→ Assignment
For each line of the listing, output an exact copy.

= Beginning of Section =

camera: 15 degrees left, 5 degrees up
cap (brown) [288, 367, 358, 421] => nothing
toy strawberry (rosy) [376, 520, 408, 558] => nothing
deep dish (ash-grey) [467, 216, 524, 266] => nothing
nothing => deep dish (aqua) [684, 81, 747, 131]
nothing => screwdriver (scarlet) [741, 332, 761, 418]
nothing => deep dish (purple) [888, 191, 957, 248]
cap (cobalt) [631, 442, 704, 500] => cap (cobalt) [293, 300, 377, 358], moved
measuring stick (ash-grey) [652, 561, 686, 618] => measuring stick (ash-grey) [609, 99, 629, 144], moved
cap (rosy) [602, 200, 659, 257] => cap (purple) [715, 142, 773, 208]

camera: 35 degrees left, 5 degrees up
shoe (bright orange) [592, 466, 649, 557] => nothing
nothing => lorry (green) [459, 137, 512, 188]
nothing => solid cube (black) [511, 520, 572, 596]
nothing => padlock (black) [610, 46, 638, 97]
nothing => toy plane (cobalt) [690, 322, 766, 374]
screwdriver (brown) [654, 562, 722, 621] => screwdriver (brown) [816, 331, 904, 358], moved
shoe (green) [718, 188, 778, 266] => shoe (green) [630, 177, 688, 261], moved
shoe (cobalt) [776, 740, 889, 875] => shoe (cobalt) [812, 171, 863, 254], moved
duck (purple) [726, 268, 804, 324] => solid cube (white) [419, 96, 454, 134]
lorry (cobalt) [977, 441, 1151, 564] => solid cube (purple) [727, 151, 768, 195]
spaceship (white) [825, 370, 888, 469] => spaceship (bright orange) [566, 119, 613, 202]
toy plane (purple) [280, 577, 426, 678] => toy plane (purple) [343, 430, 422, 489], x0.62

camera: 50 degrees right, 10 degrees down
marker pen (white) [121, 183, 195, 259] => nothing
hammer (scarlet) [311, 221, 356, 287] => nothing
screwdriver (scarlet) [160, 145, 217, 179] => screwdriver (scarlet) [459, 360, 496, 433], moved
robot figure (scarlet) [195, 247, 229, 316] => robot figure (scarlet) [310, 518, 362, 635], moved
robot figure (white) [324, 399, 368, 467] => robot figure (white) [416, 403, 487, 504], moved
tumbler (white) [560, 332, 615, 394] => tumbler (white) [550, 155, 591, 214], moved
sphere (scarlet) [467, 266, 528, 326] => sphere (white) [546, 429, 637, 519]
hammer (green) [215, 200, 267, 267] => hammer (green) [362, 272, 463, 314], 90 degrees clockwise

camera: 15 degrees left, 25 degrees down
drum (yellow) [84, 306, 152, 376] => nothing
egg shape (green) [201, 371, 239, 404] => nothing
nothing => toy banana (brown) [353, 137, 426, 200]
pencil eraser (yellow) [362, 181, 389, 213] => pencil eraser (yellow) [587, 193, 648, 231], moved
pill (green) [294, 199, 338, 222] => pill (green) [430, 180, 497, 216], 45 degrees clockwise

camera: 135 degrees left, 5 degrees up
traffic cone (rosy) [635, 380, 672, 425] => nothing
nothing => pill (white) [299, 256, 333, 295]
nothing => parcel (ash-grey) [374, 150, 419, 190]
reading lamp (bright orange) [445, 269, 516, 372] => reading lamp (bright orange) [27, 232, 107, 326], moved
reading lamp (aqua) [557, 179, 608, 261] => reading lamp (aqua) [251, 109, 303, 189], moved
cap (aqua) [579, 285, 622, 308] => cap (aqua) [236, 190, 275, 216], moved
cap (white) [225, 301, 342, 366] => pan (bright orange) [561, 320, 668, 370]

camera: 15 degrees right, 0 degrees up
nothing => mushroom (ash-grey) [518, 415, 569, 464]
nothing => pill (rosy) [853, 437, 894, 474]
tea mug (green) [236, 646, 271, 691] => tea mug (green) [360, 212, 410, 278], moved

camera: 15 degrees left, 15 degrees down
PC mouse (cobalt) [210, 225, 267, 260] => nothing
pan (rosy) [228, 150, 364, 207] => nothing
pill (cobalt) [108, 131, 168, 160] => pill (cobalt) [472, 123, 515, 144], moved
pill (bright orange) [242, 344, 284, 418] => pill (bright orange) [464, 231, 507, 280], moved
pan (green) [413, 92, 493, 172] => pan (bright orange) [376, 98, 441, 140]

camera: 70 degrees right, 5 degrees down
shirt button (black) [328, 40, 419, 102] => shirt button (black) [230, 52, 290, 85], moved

= End of Section =

→ Exercise response
camera: 15 degrees left, 5 degrees up
cap (brown) [288, 367, 358, 421] => nothing
toy strawberry (rosy) [376, 520, 408, 558] => nothing
deep dish (ash-grey) [467, 216, 524, 266] => nothing
nothing => deep dish (aqua) [684, 81, 747, 131]
nothing => screwdriver (scarlet) [741, 332, 761, 418]
nothing => deep dish (purple) [888, 191, 957, 248]
cap (cobalt) [631, 442, 704, 500] => cap (cobalt) [293, 300, 377, 358], moved
measuring stick (ash-grey) [652, 561, 686, 618] => measuring stick (ash-grey) [609, 99, 629, 144], moved
cap (rosy) [602, 200, 659, 257] => cap (purple) [715, 142, 773, 208]

camera: 35 degrees left, 5 degrees up
shoe (bright orange) [592, 466, 649, 557] => nothing
nothing => lorry (green) [459, 137, 512, 188]
nothing => solid cube (black) [511, 520, 572, 596]
nothing => padlock (black) [610, 46, 638, 97]
nothing => toy plane (cobalt) [690, 322, 766, 374]
screwdriver (brown) [654, 562, 722, 621] => screwdriver (brown) [816, 331, 904, 358], moved
shoe (green) [718, 188, 778, 266] => shoe (green) [630, 177, 688, 261], moved
shoe (cobalt) [776, 740, 889, 875] => shoe (cobalt) [812, 171, 863, 254], moved
duck (purple) [726, 268, 804, 324] => solid cube (white) [419, 96, 454, 134]
lorry (cobalt) [977, 441, 1151, 564] => solid cube (purple) [727, 151, 768, 195]
spaceship (white) [825, 370, 888, 469] => spaceship (bright orange) [566, 119, 613, 202]
toy plane (purple) [280, 577, 426, 678] => toy plane (purple) [343, 430, 422, 489], x0.62

camera: 50 degrees right, 10 degrees down
marker pen (white) [121, 183, 195, 259] => nothing
hammer (scarlet) [311, 221, 356, 287] => nothing
screwdriver (scarlet) [160, 145, 217, 179] => screwdriver (scarlet) [459, 360, 496, 433], moved
robot figure (scarlet) [195, 247, 229, 316] => robot figure (scarlet) [310, 518, 362, 635], moved
robot figure (white) [324, 399, 368, 467] => robot figure (white) [416, 403, 487, 504], moved
tumbler (white) [560, 332, 615, 394] => tumbler (white) [550, 155, 591, 214], moved
sphere (scarlet) [467, 266, 528, 326] => sphere (white) [546, 429, 637, 519]
hammer (green) [215, 200, 267, 267] => hammer (green) [362, 272, 463, 314], 90 degrees clockwise

camera: 15 degrees left, 25 degrees down
drum (yellow) [84, 306, 152, 376] => nothing
egg shape (green) [201, 371, 239, 404] => nothing
nothing => toy banana (brown) [353, 137, 426, 200]
pencil eraser (yellow) [362, 181, 389, 213] => pencil eraser (yellow) [587, 193, 648, 231], moved
pill (green) [294, 199, 338, 222] => pill (green) [430, 180, 497, 216], 45 degrees clockwise

camera: 135 degrees left, 5 degrees up
traffic cone (rosy) [635, 380, 672, 425] => nothing
nothing => pill (white) [299, 256, 333, 295]
nothing => parcel (ash-grey) [374, 150, 419, 190]
reading lamp (bright orange) [445, 269, 516, 372] => reading lamp (bright orange) [27, 232, 107, 326], moved
reading lamp (aqua) [557, 179, 608, 261] => reading lamp (aqua) [251, 109, 303, 189], moved
cap (aqua) [579, 285, 622, 308] => cap (aqua) [236, 190, 275, 216], moved
cap (white) [225, 301, 342, 366] => pan (bright orange) [561, 320, 668, 370]

camera: 15 degrees right, 0 degrees up
nothing => mushroom (ash-grey) [518, 415, 569, 464]
nothing => pill (rosy) [853, 437, 894, 474]
tea mug (green) [236, 646, 271, 691] => tea mug (green) [360, 212, 410, 278], moved

camera: 15 degrees left, 15 degrees down
PC mouse (cobalt) [210, 225, 267, 260] => nothing
pan (rosy) [228, 150, 364, 207] => nothing
pill (cobalt) [108, 131, 168, 160] => pill (cobalt) [472, 123, 515, 144], moved
pill (bright orange) [242, 344, 284, 418] => pill (bright orange) [464, 231, 507, 280], moved
pan (green) [413, 92, 493, 172] => pan (bright orange) [376, 98, 441, 140]

camera: 70 degrees right, 5 degrees down
shirt button (black) [328, 40, 419, 102] => shirt button (black) [230, 52, 290, 85], moved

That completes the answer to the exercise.